Problem details
Transcribe the listing below in full, exactly, with no images.

Recorded information
______

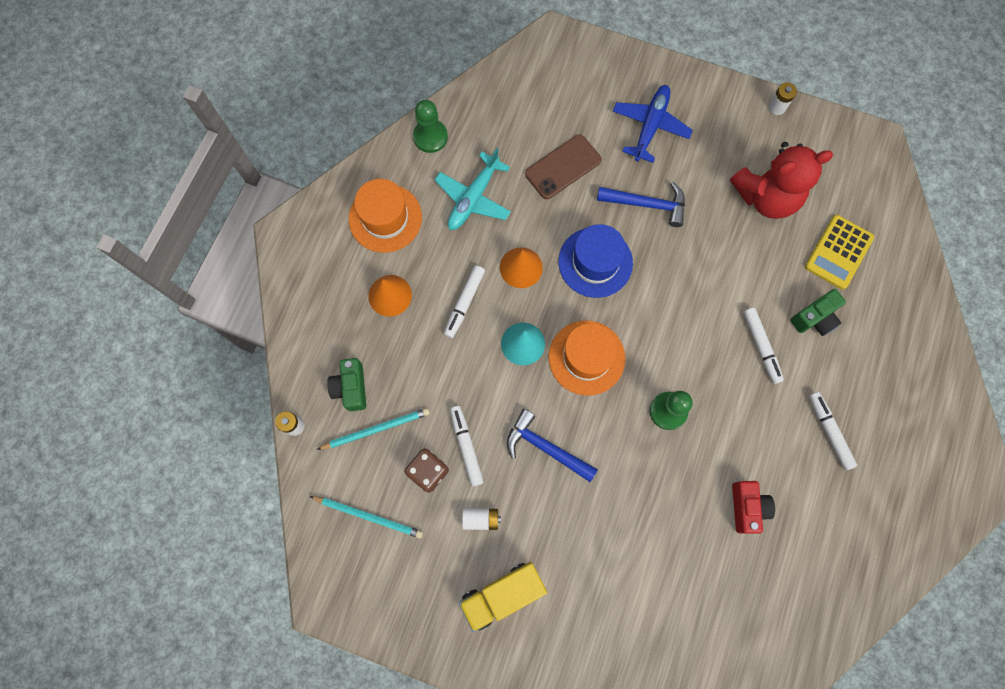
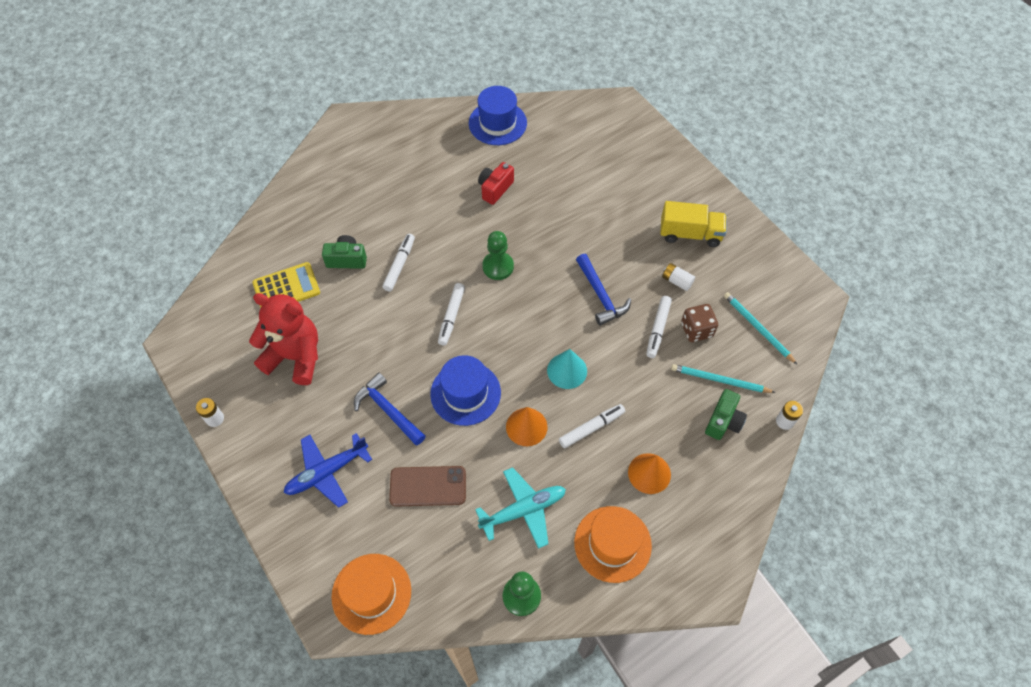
camera: 145 degrees left, 15 degrees down
(586, 357) = (527, 332): orange hat -> orange hat (371, 593)
(820, 607) = (497, 123): none -> blue hat
(829, 431) = (405, 195): white marker -> white marker (451, 316)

______

Answer to this problem
camera: 145 degrees left, 15 degrees down
(586, 357) = (527, 332): orange hat -> orange hat (371, 593)
(820, 607) = (497, 123): none -> blue hat
(829, 431) = (405, 195): white marker -> white marker (451, 316)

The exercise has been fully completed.